Stored data
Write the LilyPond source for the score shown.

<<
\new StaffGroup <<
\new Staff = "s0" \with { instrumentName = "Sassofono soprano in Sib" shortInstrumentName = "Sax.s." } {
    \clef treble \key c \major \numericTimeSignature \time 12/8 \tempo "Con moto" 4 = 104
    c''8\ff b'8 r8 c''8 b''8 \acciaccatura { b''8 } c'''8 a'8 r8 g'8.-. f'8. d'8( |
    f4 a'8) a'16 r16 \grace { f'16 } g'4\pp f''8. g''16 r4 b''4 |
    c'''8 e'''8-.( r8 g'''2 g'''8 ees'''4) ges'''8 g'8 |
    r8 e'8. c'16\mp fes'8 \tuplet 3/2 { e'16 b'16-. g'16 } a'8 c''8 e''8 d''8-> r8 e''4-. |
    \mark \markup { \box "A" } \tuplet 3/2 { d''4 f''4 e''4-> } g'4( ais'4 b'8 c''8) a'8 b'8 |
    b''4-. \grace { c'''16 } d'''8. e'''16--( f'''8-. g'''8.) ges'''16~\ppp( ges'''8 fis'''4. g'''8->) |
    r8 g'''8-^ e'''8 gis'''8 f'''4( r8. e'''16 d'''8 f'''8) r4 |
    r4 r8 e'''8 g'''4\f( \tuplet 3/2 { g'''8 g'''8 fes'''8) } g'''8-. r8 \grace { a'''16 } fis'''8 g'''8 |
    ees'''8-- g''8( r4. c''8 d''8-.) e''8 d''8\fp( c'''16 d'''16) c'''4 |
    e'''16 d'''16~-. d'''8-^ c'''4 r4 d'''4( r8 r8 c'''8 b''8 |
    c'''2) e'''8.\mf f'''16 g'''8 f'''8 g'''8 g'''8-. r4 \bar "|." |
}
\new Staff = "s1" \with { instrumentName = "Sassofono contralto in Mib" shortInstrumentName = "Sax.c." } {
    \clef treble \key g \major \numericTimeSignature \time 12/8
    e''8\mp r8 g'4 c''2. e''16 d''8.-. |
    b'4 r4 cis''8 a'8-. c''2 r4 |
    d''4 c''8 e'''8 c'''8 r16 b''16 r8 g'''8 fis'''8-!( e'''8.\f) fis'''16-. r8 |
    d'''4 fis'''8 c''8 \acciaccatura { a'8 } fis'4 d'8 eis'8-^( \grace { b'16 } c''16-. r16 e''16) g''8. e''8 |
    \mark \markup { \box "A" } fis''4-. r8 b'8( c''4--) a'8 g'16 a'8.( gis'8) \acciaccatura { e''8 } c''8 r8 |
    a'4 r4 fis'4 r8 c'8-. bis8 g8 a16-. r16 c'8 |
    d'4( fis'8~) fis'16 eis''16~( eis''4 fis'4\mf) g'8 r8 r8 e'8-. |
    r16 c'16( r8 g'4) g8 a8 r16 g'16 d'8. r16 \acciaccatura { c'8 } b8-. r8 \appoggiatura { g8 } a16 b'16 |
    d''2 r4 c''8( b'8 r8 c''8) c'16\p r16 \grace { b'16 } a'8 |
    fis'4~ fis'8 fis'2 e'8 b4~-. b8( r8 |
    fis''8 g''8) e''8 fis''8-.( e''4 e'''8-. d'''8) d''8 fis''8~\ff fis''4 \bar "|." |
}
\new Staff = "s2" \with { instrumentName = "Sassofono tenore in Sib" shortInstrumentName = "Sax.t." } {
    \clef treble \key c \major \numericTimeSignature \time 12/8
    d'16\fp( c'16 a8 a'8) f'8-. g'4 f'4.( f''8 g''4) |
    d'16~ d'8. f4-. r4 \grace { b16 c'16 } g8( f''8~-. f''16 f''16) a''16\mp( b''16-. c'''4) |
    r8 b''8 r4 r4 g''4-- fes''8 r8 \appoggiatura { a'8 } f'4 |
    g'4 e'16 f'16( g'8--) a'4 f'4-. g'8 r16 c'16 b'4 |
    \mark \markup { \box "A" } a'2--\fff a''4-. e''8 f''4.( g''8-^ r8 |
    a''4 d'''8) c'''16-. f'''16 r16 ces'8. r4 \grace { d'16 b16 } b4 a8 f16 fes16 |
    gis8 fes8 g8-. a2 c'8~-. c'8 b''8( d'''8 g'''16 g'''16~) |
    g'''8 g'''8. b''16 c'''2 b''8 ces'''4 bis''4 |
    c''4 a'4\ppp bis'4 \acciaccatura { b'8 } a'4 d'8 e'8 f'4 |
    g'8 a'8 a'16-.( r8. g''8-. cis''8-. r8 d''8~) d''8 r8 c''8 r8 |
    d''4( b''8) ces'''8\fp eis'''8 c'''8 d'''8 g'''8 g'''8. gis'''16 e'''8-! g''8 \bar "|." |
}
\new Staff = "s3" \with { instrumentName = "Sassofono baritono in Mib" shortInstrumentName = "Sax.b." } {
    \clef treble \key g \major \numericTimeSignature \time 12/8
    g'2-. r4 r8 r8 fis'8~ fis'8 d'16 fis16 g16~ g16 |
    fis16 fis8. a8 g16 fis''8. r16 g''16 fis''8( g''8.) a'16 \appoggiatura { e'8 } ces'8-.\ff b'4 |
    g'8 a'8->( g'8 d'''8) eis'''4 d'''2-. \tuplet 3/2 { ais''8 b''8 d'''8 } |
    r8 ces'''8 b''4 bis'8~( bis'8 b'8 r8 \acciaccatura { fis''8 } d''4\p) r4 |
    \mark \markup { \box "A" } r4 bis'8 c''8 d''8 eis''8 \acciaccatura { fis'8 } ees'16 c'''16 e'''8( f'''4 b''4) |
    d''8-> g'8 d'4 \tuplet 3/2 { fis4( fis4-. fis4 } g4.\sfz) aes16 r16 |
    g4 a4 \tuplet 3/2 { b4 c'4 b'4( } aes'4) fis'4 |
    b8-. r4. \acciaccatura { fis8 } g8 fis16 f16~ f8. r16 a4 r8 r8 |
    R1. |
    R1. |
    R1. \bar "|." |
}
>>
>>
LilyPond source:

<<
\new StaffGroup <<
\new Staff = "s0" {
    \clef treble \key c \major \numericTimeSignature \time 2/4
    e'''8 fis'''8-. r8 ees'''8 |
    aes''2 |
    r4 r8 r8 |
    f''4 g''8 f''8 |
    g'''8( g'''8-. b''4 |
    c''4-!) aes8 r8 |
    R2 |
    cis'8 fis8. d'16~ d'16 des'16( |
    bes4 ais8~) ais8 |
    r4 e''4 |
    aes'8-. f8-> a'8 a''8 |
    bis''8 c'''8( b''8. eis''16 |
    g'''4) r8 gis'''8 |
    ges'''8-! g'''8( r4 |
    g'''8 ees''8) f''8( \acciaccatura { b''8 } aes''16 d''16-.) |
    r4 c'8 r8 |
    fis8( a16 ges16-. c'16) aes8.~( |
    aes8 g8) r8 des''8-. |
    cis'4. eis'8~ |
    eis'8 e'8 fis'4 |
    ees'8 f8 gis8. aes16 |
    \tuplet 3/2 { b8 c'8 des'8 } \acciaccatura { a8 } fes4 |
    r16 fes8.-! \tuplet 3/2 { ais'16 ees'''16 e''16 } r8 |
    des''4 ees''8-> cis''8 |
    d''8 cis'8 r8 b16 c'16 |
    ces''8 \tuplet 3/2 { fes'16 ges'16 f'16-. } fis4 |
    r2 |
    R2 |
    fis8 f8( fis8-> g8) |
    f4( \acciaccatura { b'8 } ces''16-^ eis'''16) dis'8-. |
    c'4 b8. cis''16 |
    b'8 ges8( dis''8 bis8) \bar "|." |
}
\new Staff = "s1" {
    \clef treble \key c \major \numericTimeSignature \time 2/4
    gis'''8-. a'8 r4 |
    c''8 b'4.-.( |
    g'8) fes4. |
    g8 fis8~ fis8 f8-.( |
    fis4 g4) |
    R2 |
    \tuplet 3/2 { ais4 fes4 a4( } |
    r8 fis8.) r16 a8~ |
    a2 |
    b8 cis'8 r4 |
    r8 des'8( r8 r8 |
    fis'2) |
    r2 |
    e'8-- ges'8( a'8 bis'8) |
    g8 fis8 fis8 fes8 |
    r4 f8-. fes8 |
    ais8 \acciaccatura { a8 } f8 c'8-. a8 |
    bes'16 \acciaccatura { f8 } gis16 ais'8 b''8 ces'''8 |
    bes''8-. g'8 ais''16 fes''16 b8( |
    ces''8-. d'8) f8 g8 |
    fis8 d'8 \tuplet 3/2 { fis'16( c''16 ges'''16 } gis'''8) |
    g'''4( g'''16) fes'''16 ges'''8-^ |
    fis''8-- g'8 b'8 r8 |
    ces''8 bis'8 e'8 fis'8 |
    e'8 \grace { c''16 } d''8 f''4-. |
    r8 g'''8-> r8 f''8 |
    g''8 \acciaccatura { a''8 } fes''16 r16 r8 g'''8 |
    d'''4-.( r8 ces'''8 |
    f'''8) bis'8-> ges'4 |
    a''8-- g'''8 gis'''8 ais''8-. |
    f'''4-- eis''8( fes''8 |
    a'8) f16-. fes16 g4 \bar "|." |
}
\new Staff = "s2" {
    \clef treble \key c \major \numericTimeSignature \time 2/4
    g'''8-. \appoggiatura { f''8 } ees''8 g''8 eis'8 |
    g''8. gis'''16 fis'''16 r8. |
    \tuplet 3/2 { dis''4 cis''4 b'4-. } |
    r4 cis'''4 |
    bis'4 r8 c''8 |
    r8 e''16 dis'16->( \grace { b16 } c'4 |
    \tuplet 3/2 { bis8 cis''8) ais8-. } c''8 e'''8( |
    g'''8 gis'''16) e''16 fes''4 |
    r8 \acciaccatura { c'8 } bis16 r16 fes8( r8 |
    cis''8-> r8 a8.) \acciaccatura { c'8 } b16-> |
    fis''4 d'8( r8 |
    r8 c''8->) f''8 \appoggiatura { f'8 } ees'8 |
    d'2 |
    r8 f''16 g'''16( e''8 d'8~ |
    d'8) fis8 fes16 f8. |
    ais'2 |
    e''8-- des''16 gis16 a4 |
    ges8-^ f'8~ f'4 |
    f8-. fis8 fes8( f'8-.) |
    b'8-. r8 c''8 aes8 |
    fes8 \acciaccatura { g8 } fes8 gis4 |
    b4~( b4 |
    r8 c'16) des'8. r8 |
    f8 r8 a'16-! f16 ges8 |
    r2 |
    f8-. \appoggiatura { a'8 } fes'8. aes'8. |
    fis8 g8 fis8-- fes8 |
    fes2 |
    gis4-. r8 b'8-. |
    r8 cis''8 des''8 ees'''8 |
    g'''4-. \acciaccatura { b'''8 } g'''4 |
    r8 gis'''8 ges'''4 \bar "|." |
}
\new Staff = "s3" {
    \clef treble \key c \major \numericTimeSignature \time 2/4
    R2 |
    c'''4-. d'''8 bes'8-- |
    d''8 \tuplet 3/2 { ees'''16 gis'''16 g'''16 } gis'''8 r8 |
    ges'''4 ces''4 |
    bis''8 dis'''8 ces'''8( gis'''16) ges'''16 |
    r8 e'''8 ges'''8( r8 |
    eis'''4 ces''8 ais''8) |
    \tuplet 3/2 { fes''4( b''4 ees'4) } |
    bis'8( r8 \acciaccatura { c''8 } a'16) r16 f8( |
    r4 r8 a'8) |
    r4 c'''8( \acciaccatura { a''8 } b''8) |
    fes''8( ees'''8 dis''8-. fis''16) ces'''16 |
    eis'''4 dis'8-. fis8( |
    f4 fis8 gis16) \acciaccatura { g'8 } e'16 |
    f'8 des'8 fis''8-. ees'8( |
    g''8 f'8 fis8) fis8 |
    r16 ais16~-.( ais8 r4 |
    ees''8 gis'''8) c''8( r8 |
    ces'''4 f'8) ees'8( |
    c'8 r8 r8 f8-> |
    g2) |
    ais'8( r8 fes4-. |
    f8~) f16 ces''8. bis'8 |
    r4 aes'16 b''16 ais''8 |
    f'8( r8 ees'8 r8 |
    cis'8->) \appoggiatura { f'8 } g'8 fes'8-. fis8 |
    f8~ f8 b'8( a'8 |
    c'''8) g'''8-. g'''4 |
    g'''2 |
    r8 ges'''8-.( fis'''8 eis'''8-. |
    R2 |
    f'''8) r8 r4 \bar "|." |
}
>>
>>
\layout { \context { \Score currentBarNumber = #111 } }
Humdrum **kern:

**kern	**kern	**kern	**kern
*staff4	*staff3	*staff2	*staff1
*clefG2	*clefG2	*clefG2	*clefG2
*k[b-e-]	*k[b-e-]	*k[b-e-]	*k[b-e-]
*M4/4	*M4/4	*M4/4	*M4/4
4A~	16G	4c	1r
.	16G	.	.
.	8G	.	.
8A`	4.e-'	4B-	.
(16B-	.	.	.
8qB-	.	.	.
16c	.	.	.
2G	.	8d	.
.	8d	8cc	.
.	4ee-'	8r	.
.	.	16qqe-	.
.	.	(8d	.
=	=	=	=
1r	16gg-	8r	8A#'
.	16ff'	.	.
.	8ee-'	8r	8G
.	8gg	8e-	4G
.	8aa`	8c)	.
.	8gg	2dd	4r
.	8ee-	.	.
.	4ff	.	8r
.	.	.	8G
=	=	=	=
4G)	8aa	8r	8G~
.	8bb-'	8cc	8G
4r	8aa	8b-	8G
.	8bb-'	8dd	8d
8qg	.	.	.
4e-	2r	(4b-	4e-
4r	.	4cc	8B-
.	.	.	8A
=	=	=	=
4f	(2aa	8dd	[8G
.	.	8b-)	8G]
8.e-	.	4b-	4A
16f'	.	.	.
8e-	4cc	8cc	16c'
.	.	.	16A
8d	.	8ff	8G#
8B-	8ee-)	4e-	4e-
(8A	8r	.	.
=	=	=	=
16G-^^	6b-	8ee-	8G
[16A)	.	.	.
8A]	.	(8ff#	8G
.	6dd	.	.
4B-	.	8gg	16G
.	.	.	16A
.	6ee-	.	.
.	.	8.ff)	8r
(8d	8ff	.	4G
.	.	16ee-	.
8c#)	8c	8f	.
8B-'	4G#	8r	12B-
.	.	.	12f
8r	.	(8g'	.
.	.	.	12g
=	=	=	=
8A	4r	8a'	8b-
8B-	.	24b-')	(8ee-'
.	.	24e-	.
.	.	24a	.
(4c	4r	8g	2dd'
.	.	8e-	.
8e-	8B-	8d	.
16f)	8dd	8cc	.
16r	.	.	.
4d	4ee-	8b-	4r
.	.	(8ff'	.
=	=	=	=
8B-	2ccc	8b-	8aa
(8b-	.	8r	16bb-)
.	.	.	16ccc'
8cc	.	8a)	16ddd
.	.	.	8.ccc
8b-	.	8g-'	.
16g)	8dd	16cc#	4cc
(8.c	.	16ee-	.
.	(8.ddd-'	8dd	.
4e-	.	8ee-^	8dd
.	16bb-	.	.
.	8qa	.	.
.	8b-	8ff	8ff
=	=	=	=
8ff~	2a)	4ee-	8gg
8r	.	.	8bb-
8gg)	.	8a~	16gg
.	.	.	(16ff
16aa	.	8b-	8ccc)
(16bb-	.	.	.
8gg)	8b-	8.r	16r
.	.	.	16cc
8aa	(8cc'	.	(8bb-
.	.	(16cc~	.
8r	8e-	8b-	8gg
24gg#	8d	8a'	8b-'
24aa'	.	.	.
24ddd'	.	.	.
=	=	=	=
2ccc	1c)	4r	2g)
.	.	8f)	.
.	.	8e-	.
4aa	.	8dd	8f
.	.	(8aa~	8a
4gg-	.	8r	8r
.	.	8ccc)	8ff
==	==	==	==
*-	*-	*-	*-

(Exercise details)
Pick out every line in the rows above that contains the string "source", and copy each of those lines.

(The response)
Write the LilyPond source for the score shown.
LilyPond source:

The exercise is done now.